Your answer must be an exact copy of the data below, minus any pictures.

(Beginning of Dataset excerpt)

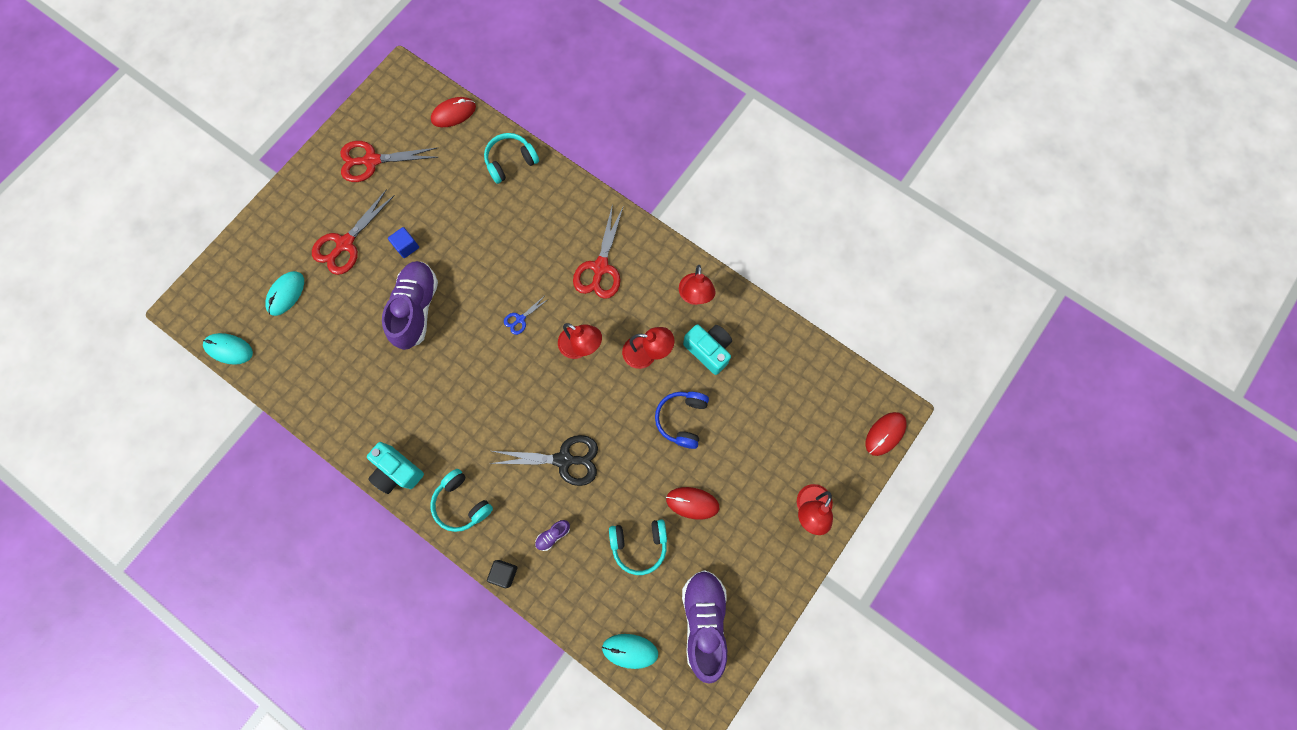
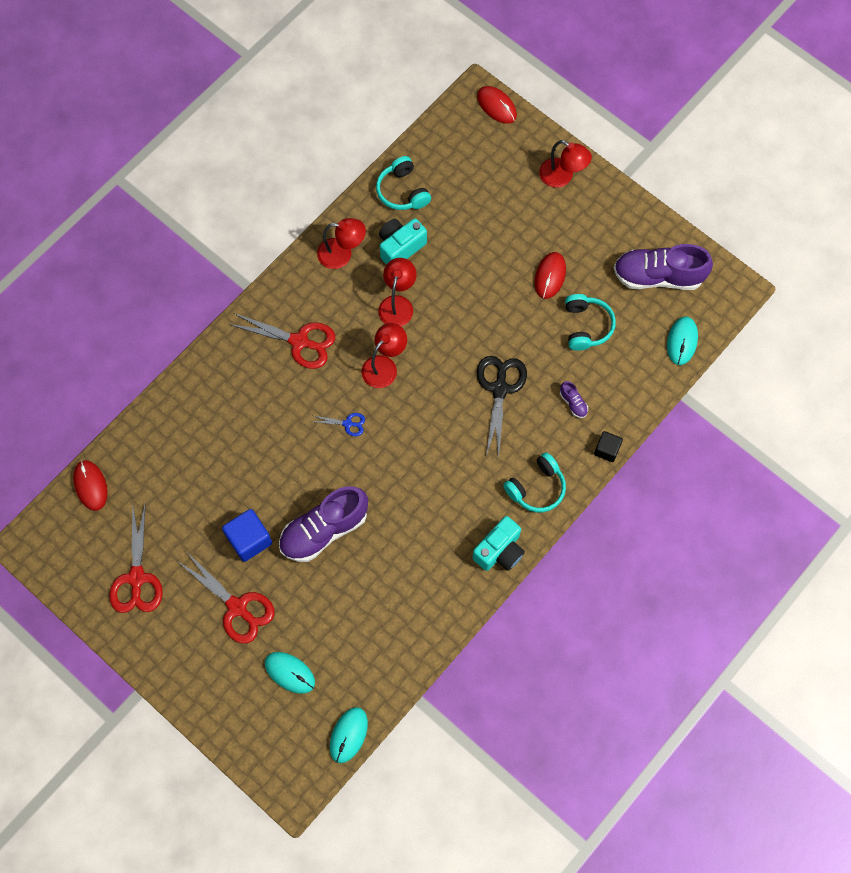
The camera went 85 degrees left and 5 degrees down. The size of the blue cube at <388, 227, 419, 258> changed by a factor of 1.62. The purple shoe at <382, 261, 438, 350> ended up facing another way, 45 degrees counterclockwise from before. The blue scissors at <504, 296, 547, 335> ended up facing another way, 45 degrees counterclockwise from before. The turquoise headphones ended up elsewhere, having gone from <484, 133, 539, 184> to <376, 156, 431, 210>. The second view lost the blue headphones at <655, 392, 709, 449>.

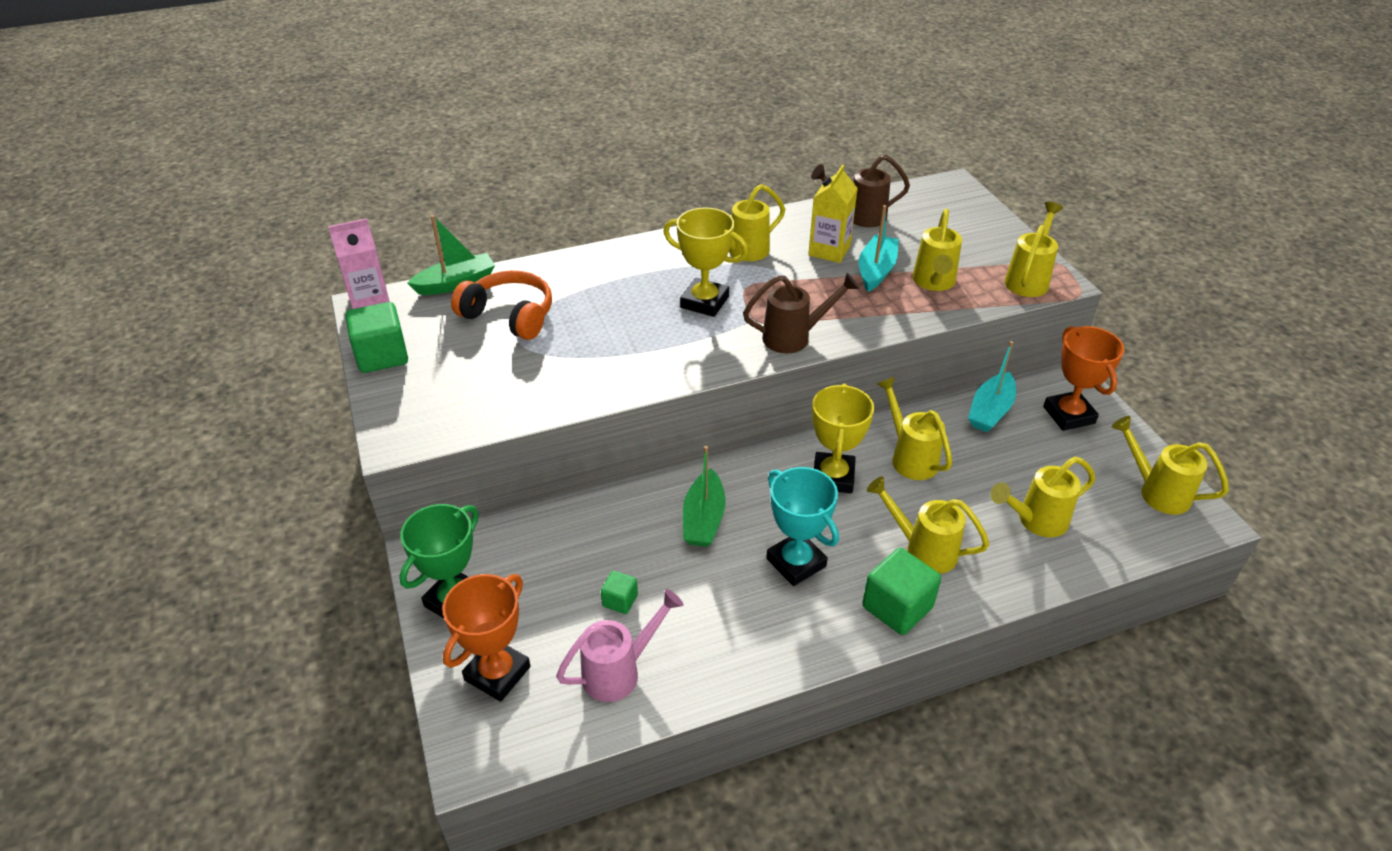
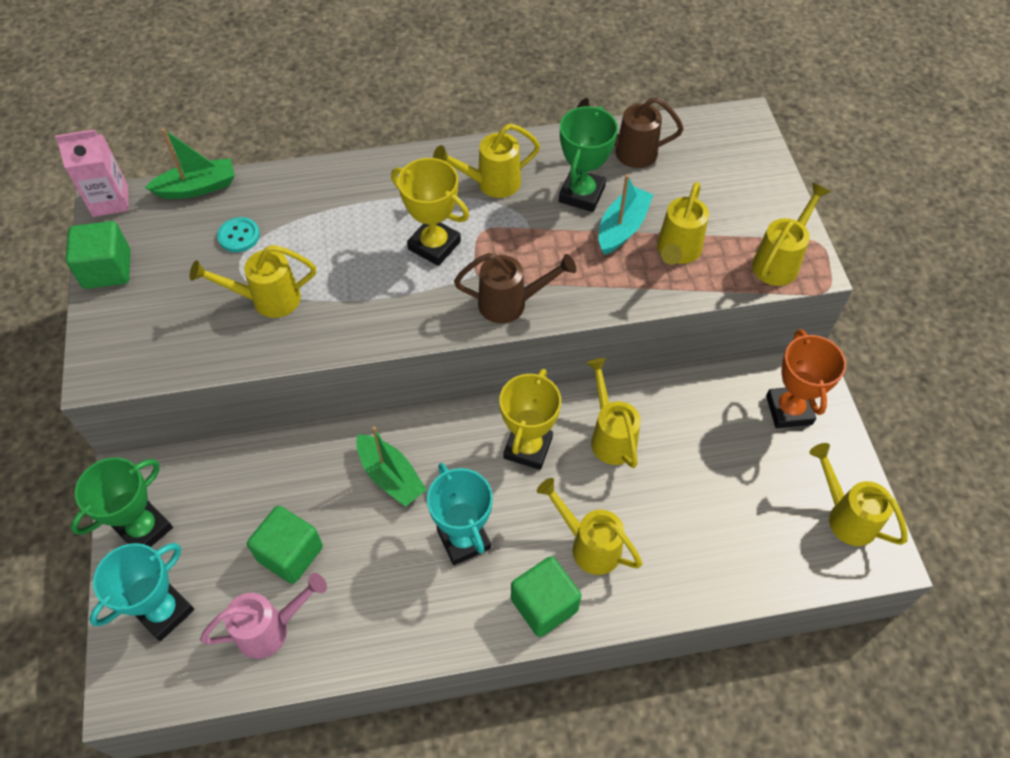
The camera went 10 degrees right and 15 degrees up. What was the orange trophy at <442, 574, 530, 702> turned into the turquoise trophy at <89, 543, 194, 641>. The yellow watering can ended up elsewhere, having gone from <990, 457, 1095, 537> to <190, 245, 316, 318>. Where the orange headphones stood at <451, 270, 552, 340>, the turquoise button came to stand at <217, 217, 260, 252>. The size of the green cube at <601, 571, 638, 614> changed by a factor of 1.89. The green boat at <683, 446, 725, 547> ended up facing another way, 60 degrees counterclockwise from before. Where the yellow carton stood at <808, 165, 858, 263>, the green trophy came to stand at <559, 106, 618, 212>. The second view lost the turquoise boat at <968, 341, 1016, 432>.

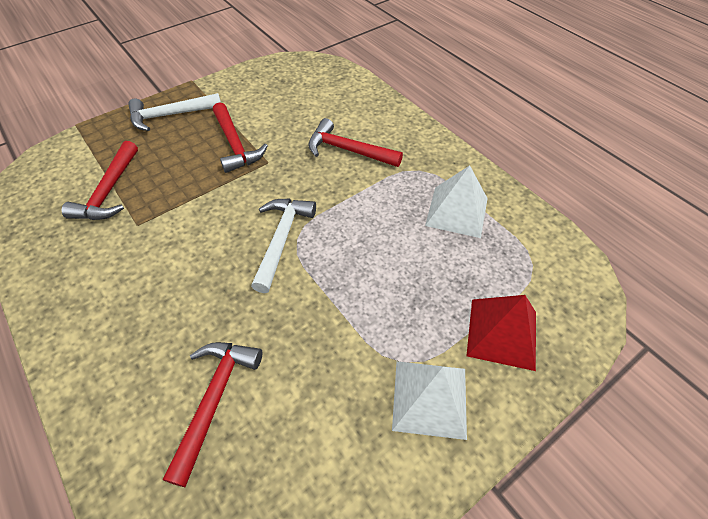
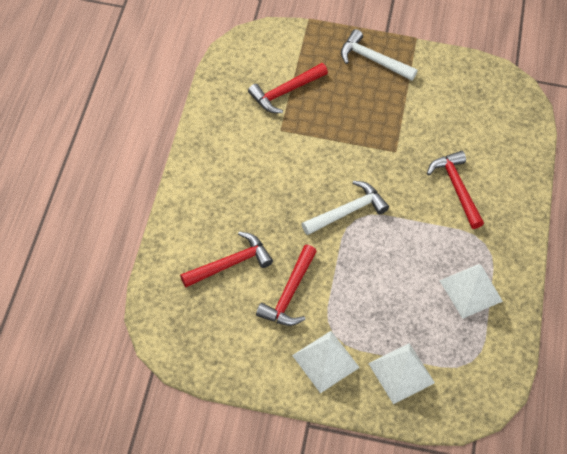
The camera went 45 degrees right and 5 degrees up. The red hammer ended up elsewhere, having gone from <213, 102, 268, 173> to <256, 245, 317, 326>. What was the red pyramid at <467, 295, 536, 371> turned into the white pyramid at <368, 343, 435, 404>.

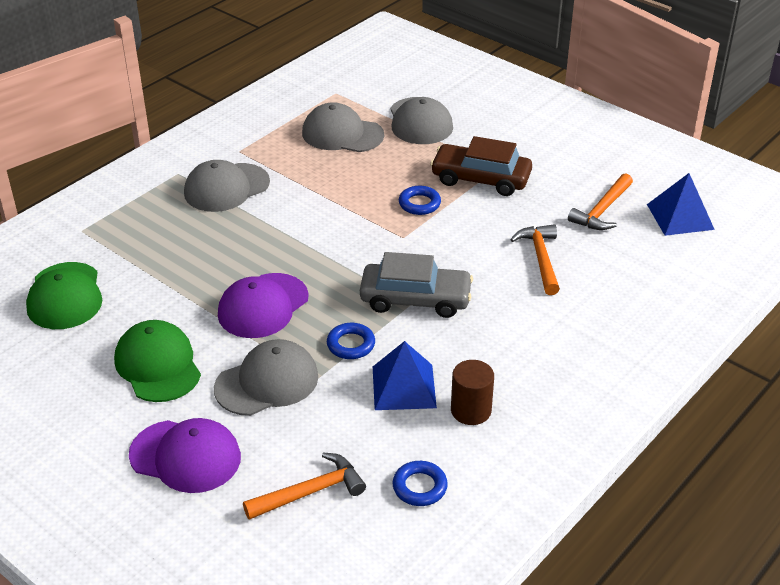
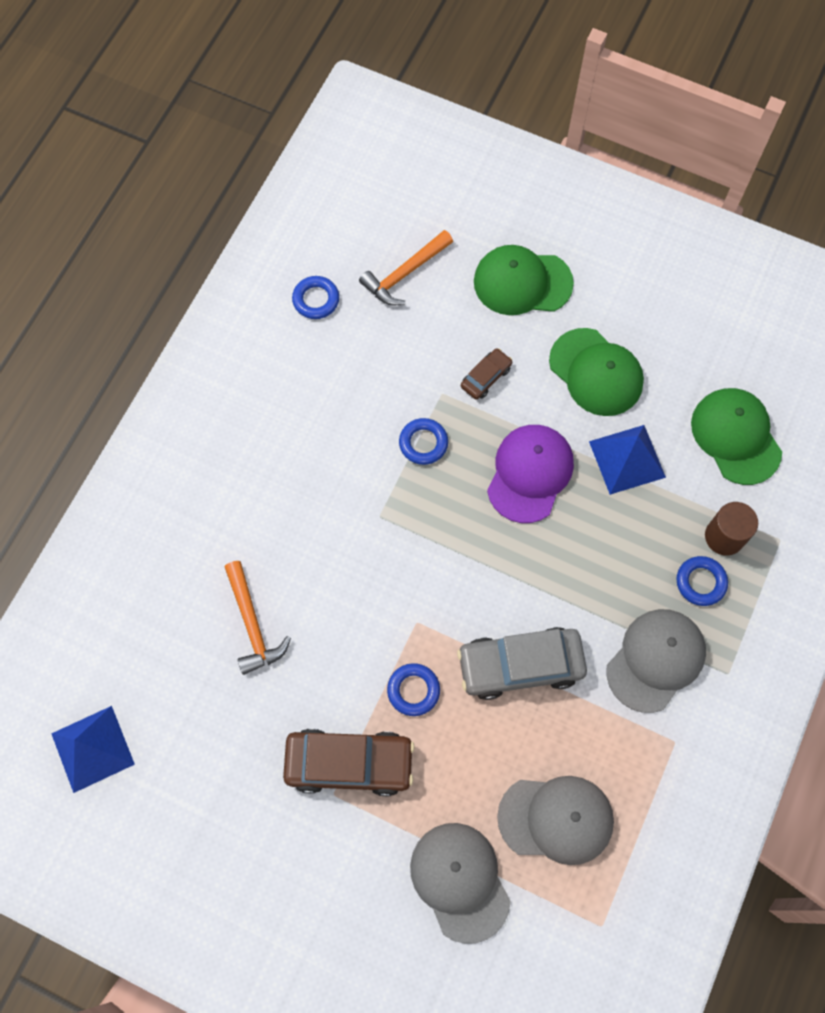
The camera went 165 degrees right and 30 degrees up. The grey car ended up elsewhere, having gone from <360, 252, 473, 318> to <457, 627, 587, 700>. Where the grey cap stood at <214, 339, 318, 416>, the brown car came to stand at <461, 348, 512, 400>. What was the purple cap at <129, 418, 241, 493> turned into the green cap at <474, 245, 574, 315>. The blue pyramid ended up elsewhere, having gone from <373, 341, 437, 410> to <589, 425, 666, 495>. The second view gained the blue ring at <676, 556, 728, 606>. The brown cylinder ended up elsewhere, having gone from <451, 360, 494, 425> to <705, 502, 758, 556>. The second view lost the orange hammer at <568, 173, 633, 230>.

(End of Dataset excerpt)

=== Output for this exercise ===
The camera went 85 degrees left and 5 degrees down. The size of the blue cube at <388, 227, 419, 258> changed by a factor of 1.62. The purple shoe at <382, 261, 438, 350> ended up facing another way, 45 degrees counterclockwise from before. The blue scissors at <504, 296, 547, 335> ended up facing another way, 45 degrees counterclockwise from before. The turquoise headphones ended up elsewhere, having gone from <484, 133, 539, 184> to <376, 156, 431, 210>. The second view lost the blue headphones at <655, 392, 709, 449>.

The camera went 10 degrees right and 15 degrees up. What was the orange trophy at <442, 574, 530, 702> turned into the turquoise trophy at <89, 543, 194, 641>. The yellow watering can ended up elsewhere, having gone from <990, 457, 1095, 537> to <190, 245, 316, 318>. Where the orange headphones stood at <451, 270, 552, 340>, the turquoise button came to stand at <217, 217, 260, 252>. The size of the green cube at <601, 571, 638, 614> changed by a factor of 1.89. The green boat at <683, 446, 725, 547> ended up facing another way, 60 degrees counterclockwise from before. Where the yellow carton stood at <808, 165, 858, 263>, the green trophy came to stand at <559, 106, 618, 212>. The second view lost the turquoise boat at <968, 341, 1016, 432>.

The camera went 45 degrees right and 5 degrees up. The red hammer ended up elsewhere, having gone from <213, 102, 268, 173> to <256, 245, 317, 326>. What was the red pyramid at <467, 295, 536, 371> turned into the white pyramid at <368, 343, 435, 404>.

The camera went 165 degrees right and 30 degrees up. The grey car ended up elsewhere, having gone from <360, 252, 473, 318> to <457, 627, 587, 700>. Where the grey cap stood at <214, 339, 318, 416>, the brown car came to stand at <461, 348, 512, 400>. What was the purple cap at <129, 418, 241, 493> turned into the green cap at <474, 245, 574, 315>. The blue pyramid ended up elsewhere, having gone from <373, 341, 437, 410> to <589, 425, 666, 495>. The second view gained the blue ring at <676, 556, 728, 606>. The brown cylinder ended up elsewhere, having gone from <451, 360, 494, 425> to <705, 502, 758, 556>. The second view lost the orange hammer at <568, 173, 633, 230>.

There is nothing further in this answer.